**Problem description:**
Apart from the pictures, reproduce the data below exactly as it stands.

**Data:**
Segment Open

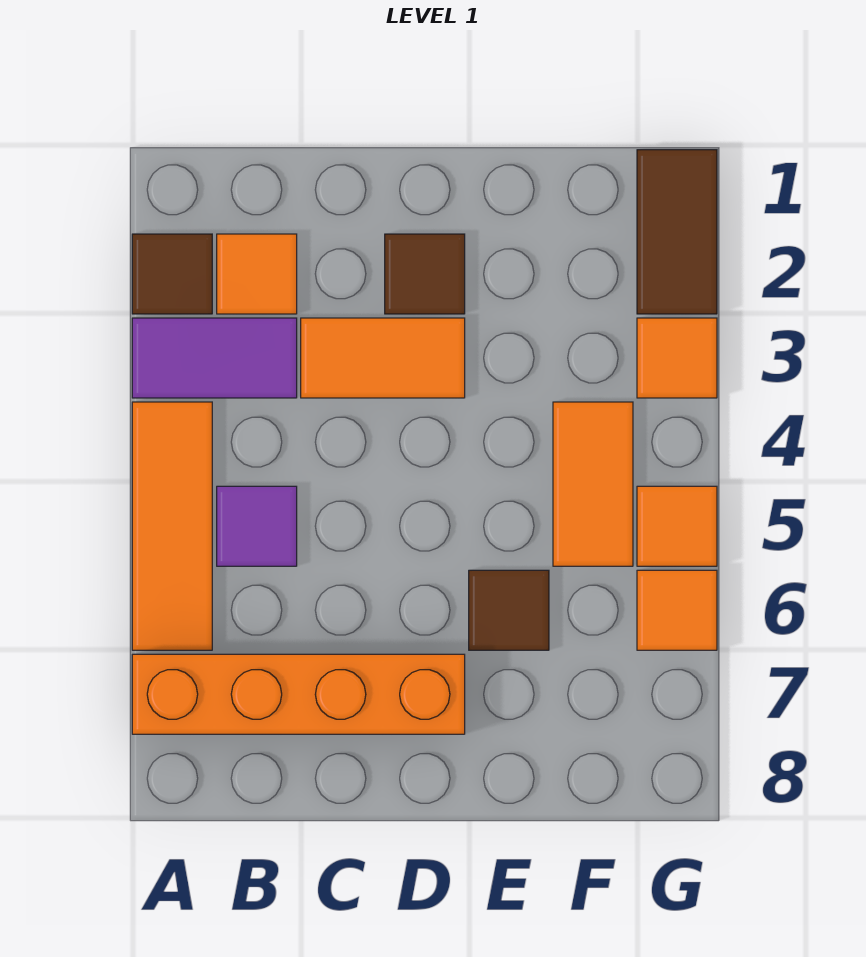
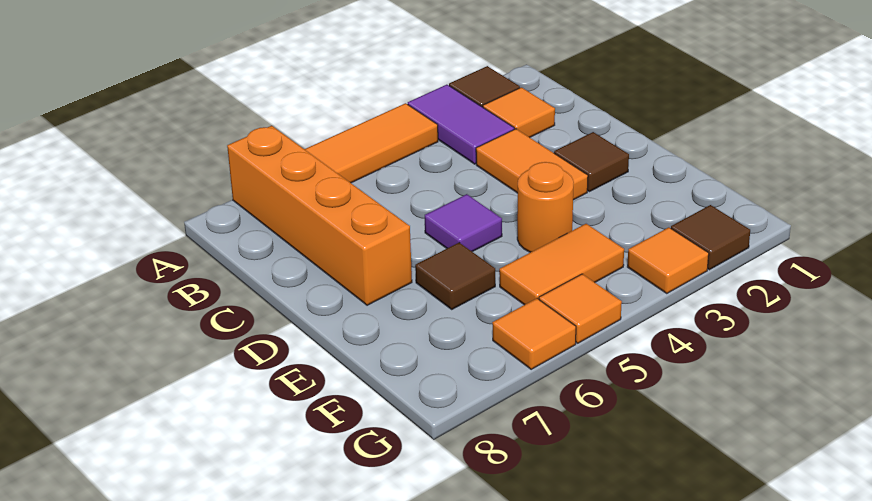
purple tile B5 level 1 -> purple tile D5 level 1
none -> orange round brick E4 level 1
brown tile G1:G2 level 1 -> brown tile G2 level 1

Segment Closed

**Result of this task:**
purple tile B5 level 1 -> purple tile D5 level 1
none -> orange round brick E4 level 1
brown tile G1:G2 level 1 -> brown tile G2 level 1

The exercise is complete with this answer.